EXERCISE OBJECTIVE:
Transcribe only what runs from the line containing "building: none -> [477,680,550,733]" through the final line below, exactly, and leave every picture out.
GIVEN DATA START
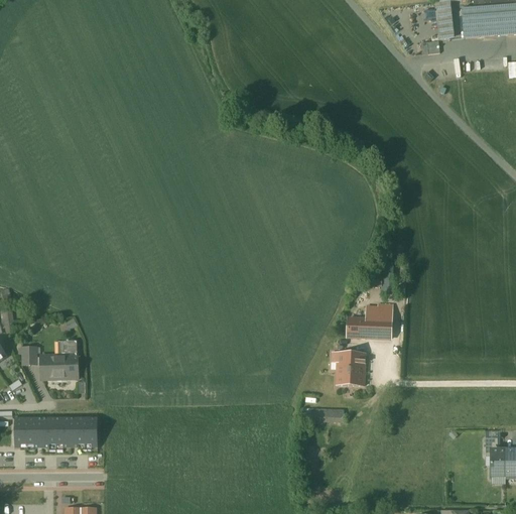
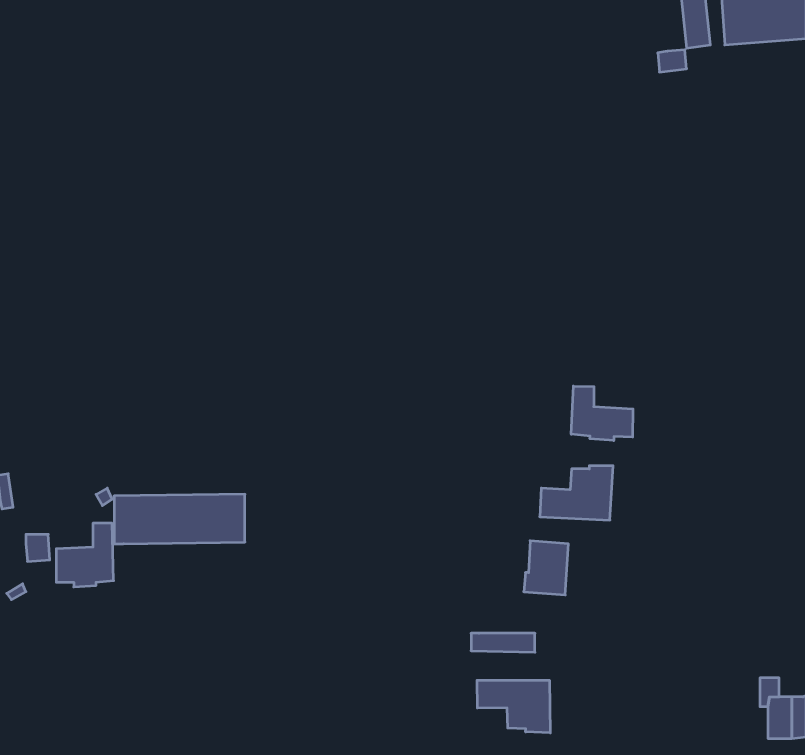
building: none -> [571,386,633,441]
building: [15,416,98,447] -> [114,494,245,544]
building: none -> [477,680,550,733]

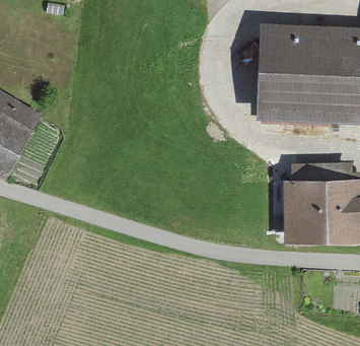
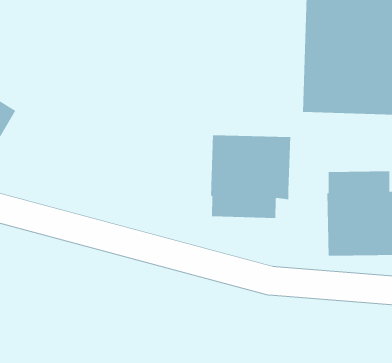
building: none -> [210,134,291,219]

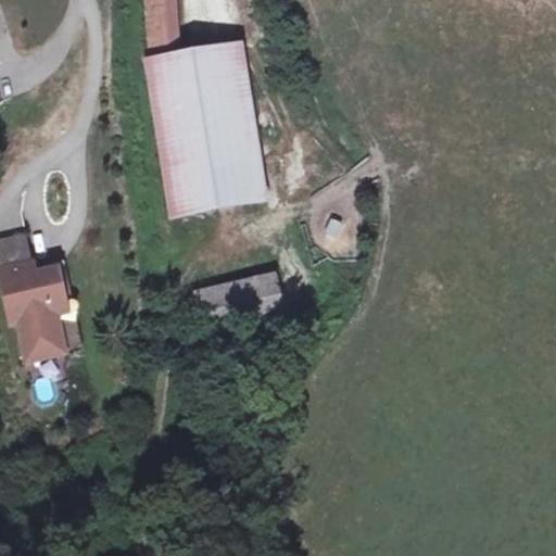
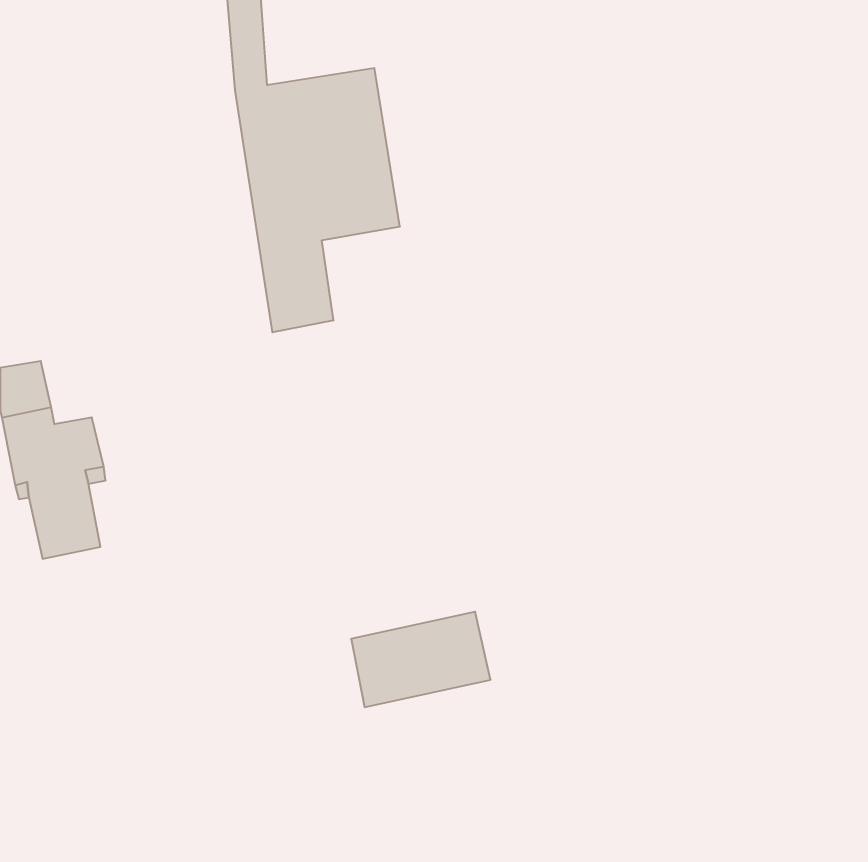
building: [206,144,264,204] -> none
building: [198,270,287,331] -> [351,612,491,707]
GIVEN DATA END
TASK OUTPUT:
building: none -> [477,680,550,733]

building: none -> [210,134,291,219]

building: [206,144,264,204] -> none
building: [198,270,287,331] -> [351,612,491,707]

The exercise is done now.